§ **AIM OF THE EXERCISE**
From the line that has "red vinufono 384" down to the last line of the data below, set down every line exactly, but none of the pictures.

§ **DATASET EXTRACT**
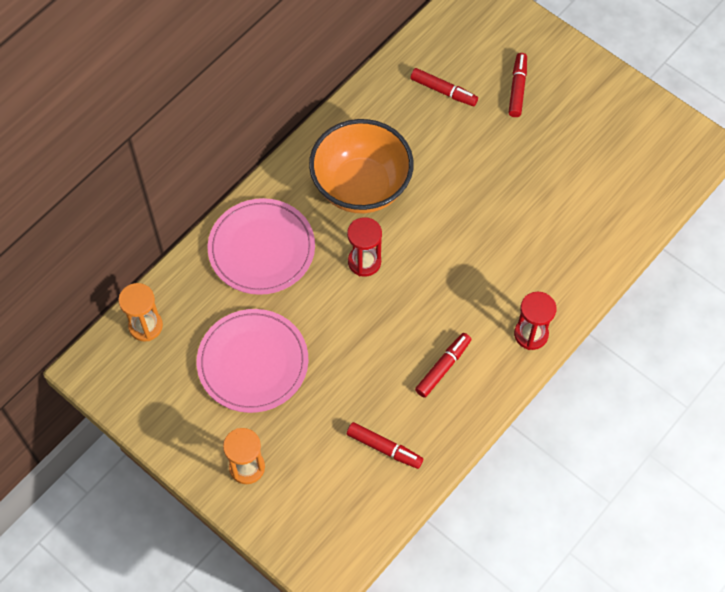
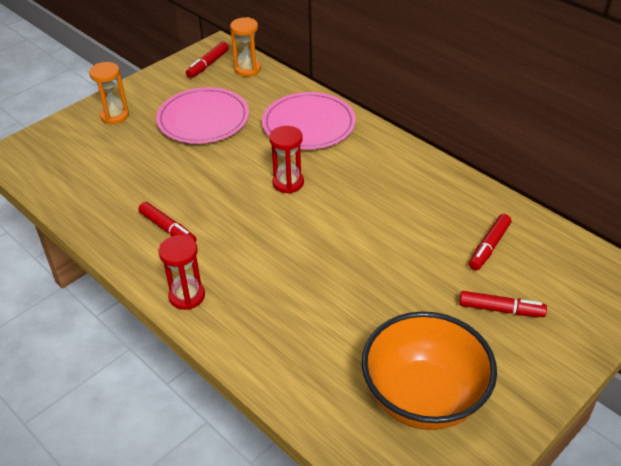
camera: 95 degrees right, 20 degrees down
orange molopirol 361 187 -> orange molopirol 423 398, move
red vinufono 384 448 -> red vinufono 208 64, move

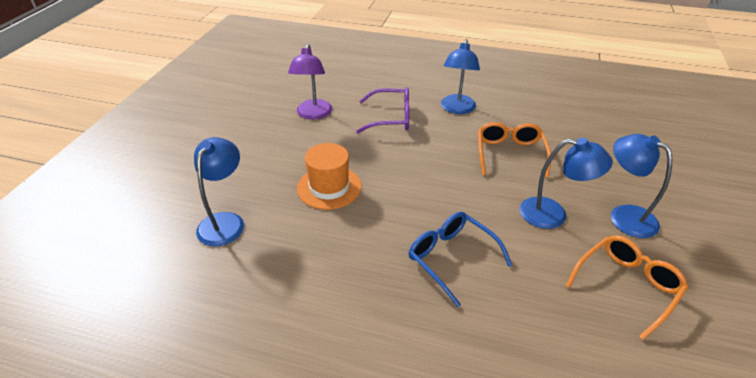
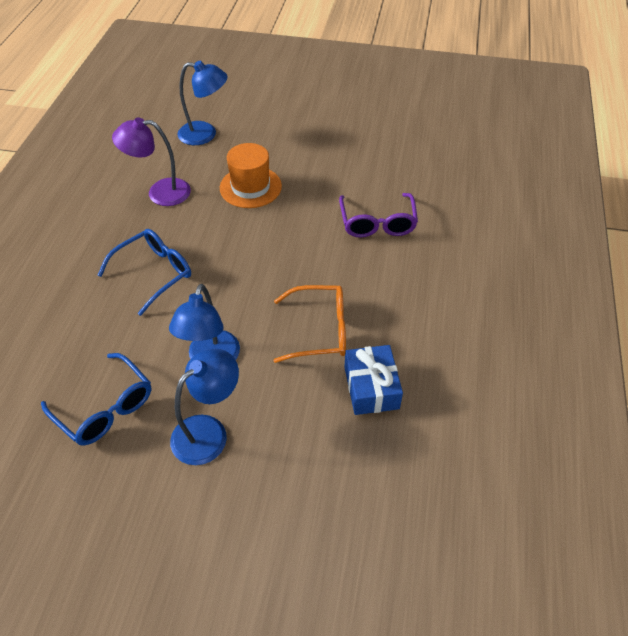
camera: 85 degrees right, 10 degrees up
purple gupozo 313 114 -> purple gupozo 160 192, move
blue gupozo 457 109 -> none
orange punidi 626 286 -> blue punidi 105 407
none -> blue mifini 371 387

§ **OUTPUT BELOW**
red vinufono 384 448 -> red vinufono 208 64, move

camera: 85 degrees right, 10 degrees up
purple gupozo 313 114 -> purple gupozo 160 192, move
blue gupozo 457 109 -> none
orange punidi 626 286 -> blue punidi 105 407
none -> blue mifini 371 387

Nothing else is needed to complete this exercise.